# Problem statement
In how many lines of the material below does the string "black" appear? Answer with a single number.
--- Information shown ---
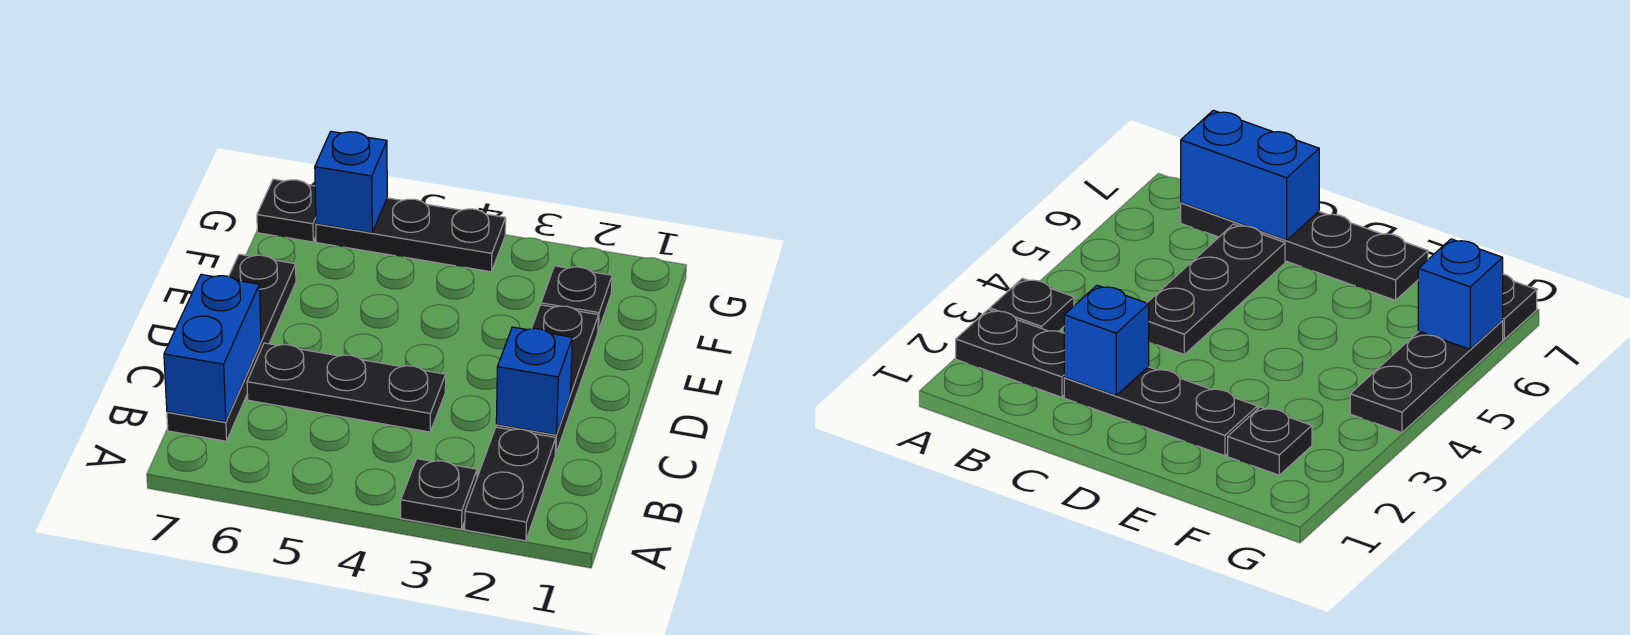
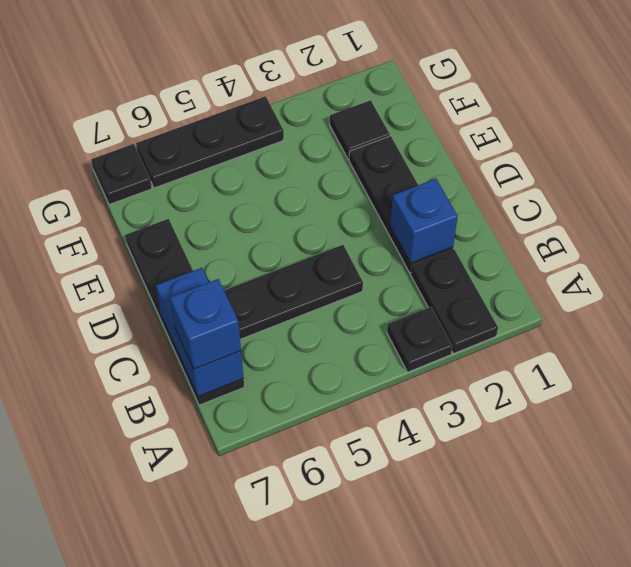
black plate F2 level 1 -> black tile F2 level 1
blue brick G6 level 2 -> blue brick B7 level 3

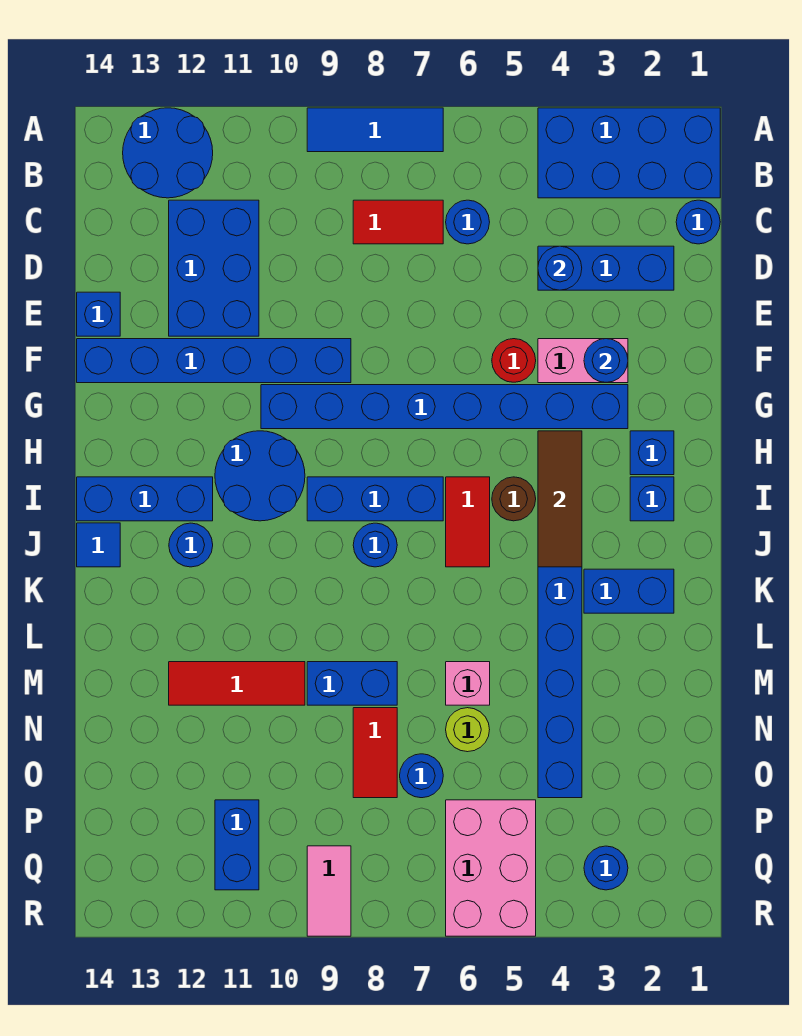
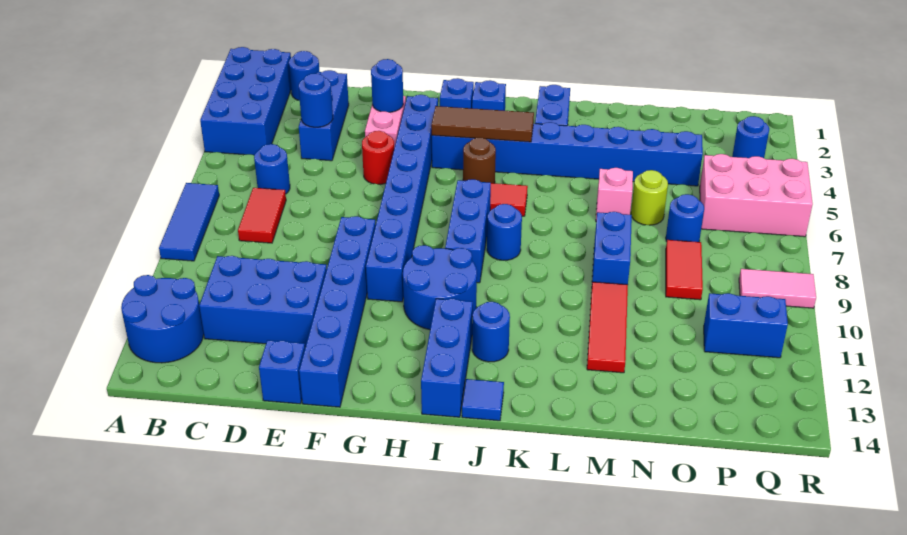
red tile N8:O8 level 1 -> red tile O8:O9 level 1

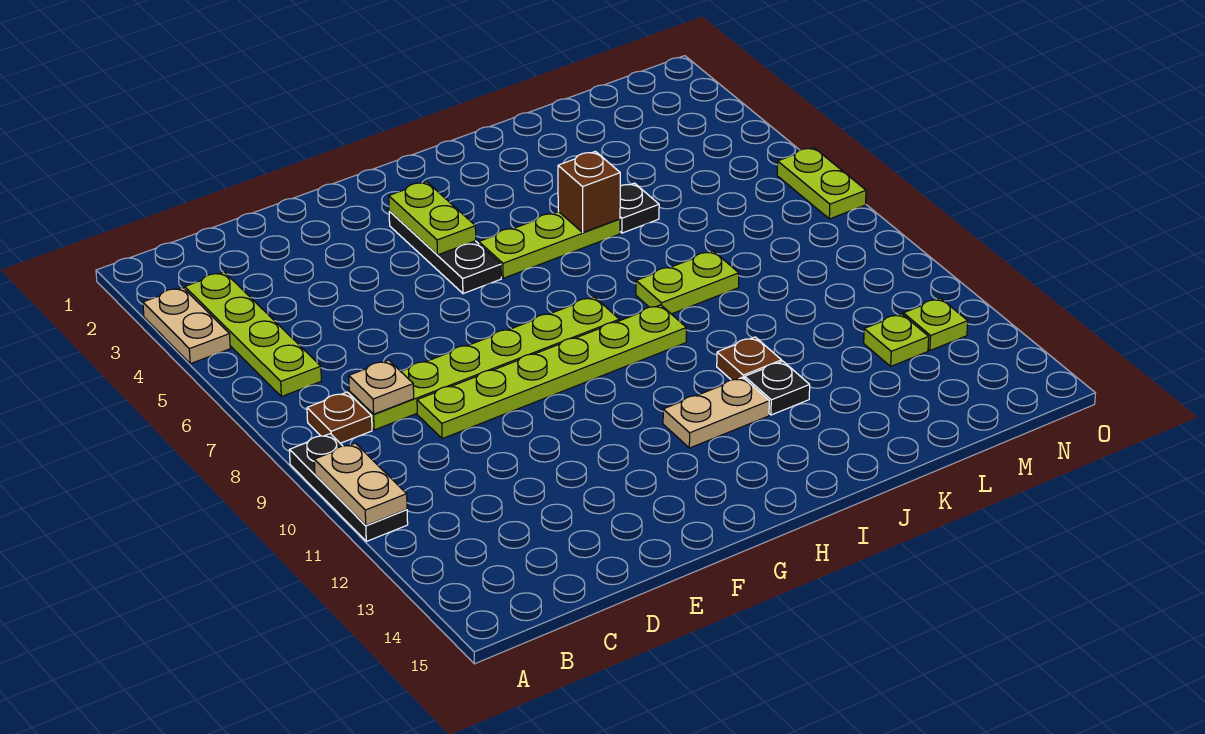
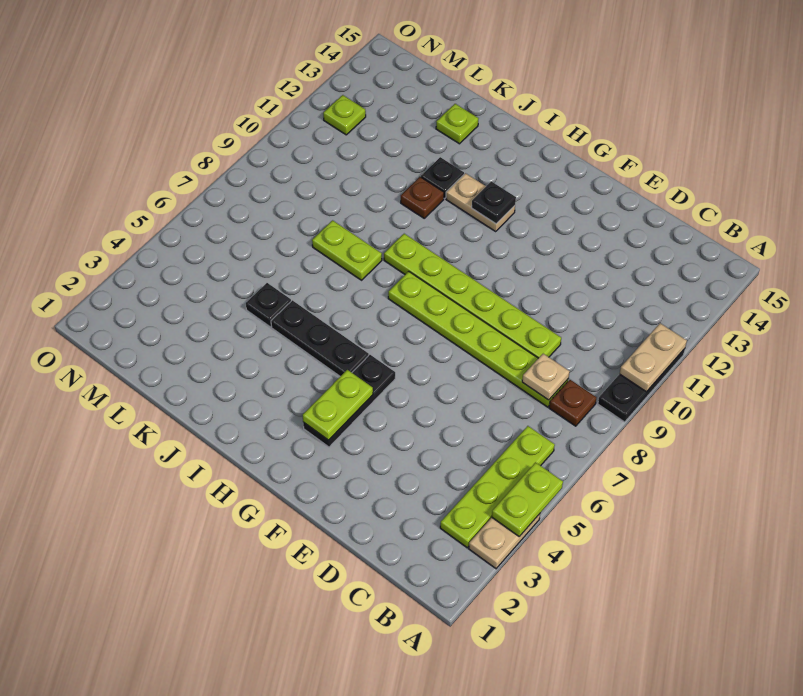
lime plate H5:J5 level 1 -> black plate H5:J5 level 1
none -> black plate H12 level 2
brown brick J5 level 2 -> none
lime plate M12 level 1 -> lime plate K14 level 1
lime plate O6:O7 level 1 -> lime plate A4:A5 level 2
---
# Exercise response
3